● **MATERIAL FOR THIS TASK**
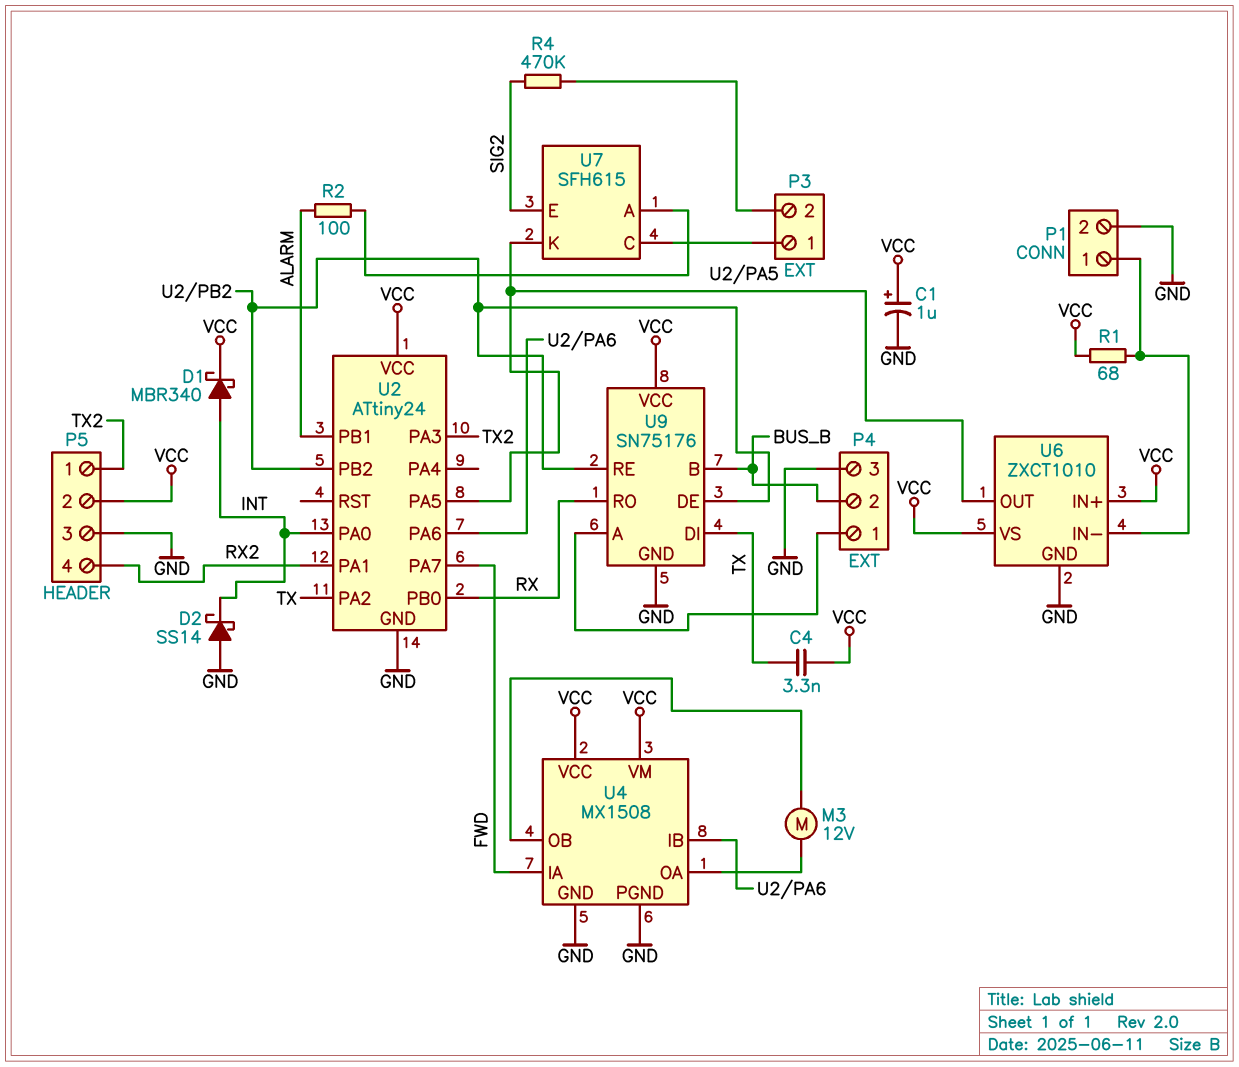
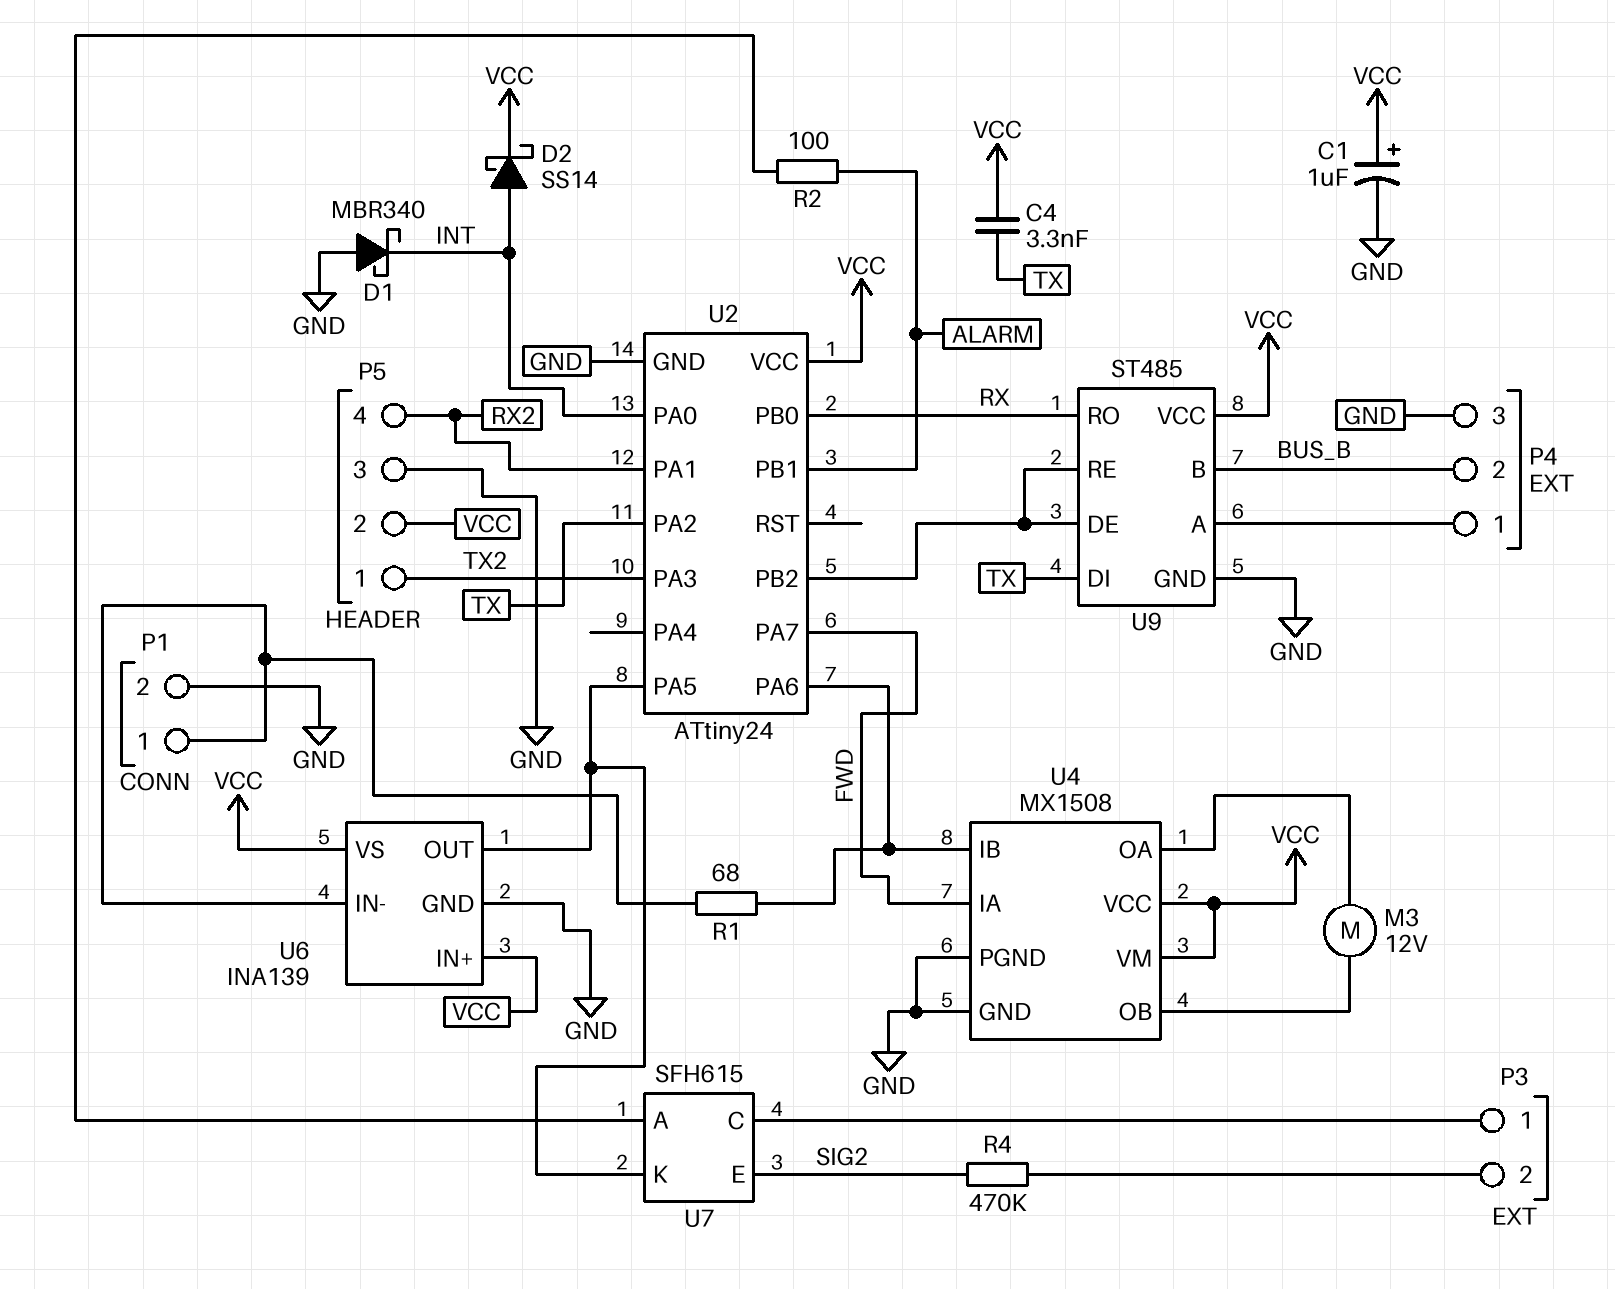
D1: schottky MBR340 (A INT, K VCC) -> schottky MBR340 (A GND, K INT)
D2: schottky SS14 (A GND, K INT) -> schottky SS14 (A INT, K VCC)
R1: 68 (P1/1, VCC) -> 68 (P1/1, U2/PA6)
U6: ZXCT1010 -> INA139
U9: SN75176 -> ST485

---

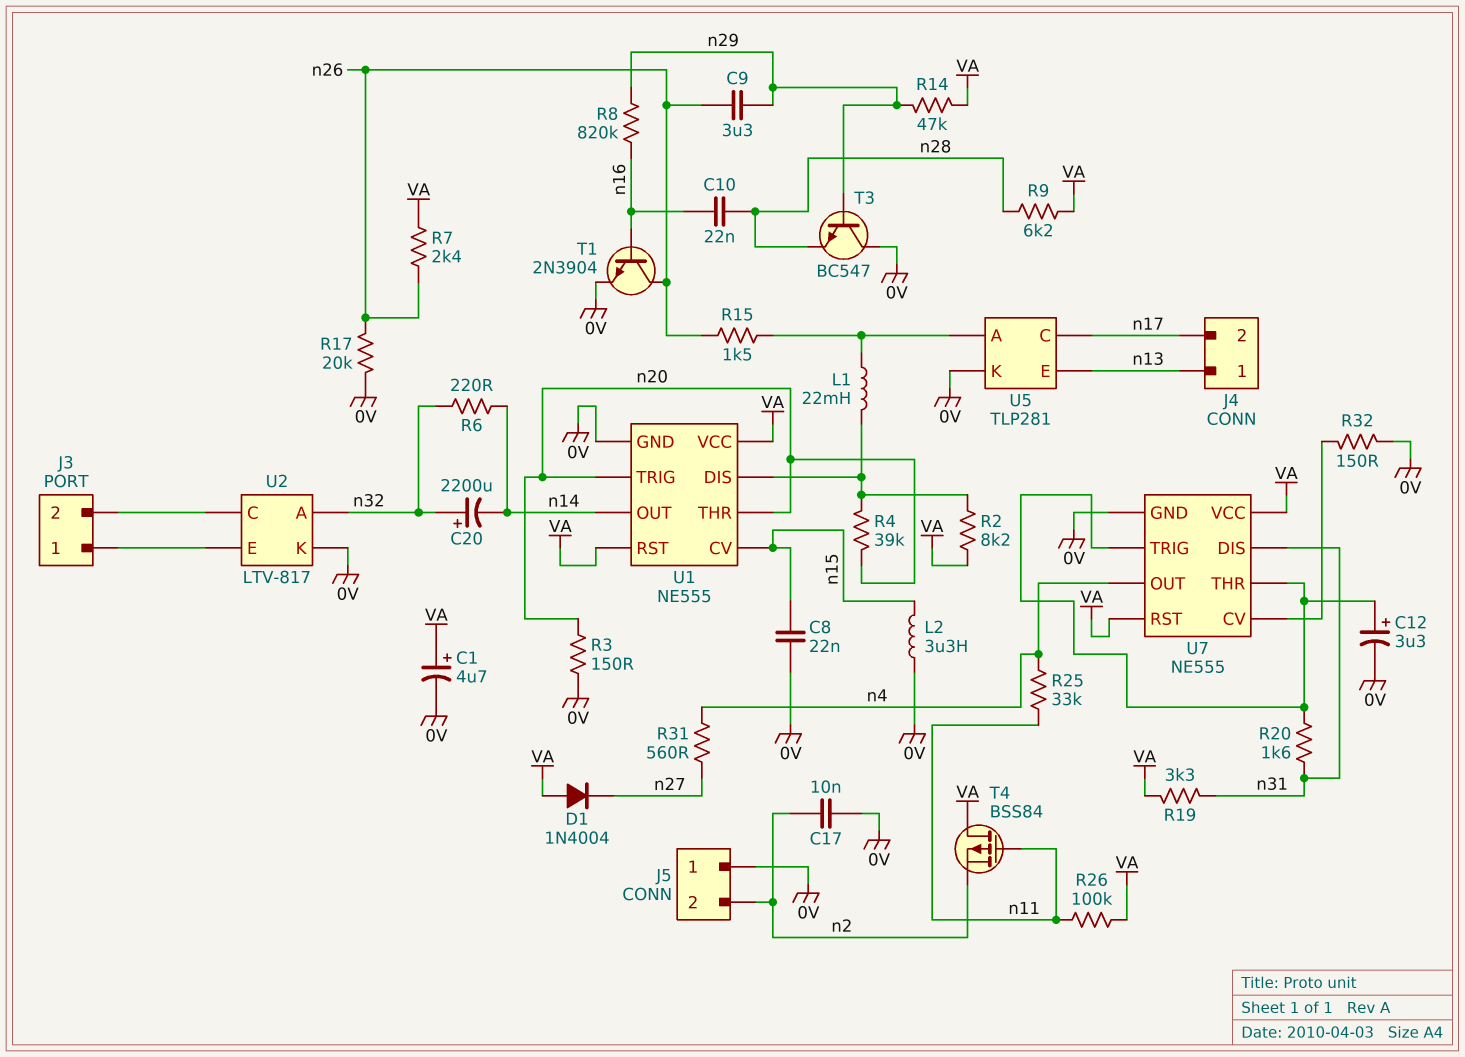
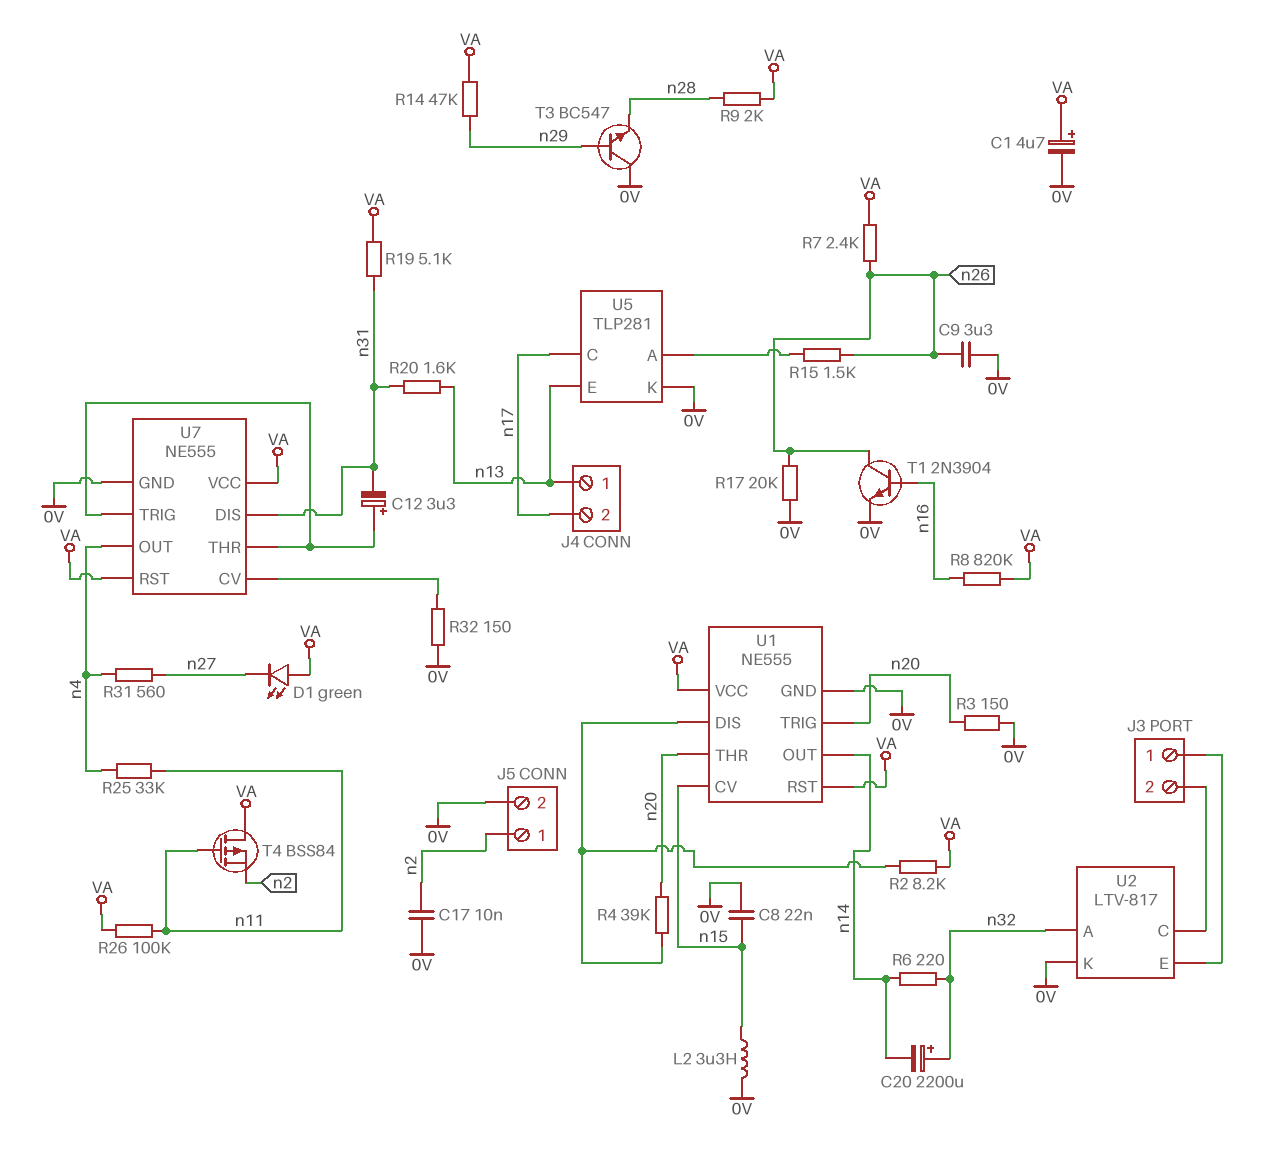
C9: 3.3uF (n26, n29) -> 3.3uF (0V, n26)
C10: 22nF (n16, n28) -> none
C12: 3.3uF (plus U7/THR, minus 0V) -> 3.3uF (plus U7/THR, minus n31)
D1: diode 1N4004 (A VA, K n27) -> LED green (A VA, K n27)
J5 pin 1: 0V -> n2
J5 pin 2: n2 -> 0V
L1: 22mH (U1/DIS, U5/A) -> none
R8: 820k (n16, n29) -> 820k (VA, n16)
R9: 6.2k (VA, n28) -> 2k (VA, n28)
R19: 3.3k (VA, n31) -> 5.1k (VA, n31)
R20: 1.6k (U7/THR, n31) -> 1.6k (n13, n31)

● **PROBLEM DESCRIPTION**
Extract each line from the listing that holds the word "none".

● **EXERCISE RESULT**
C10: 22nF (n16, n28) -> none
L1: 22mH (U1/DIS, U5/A) -> none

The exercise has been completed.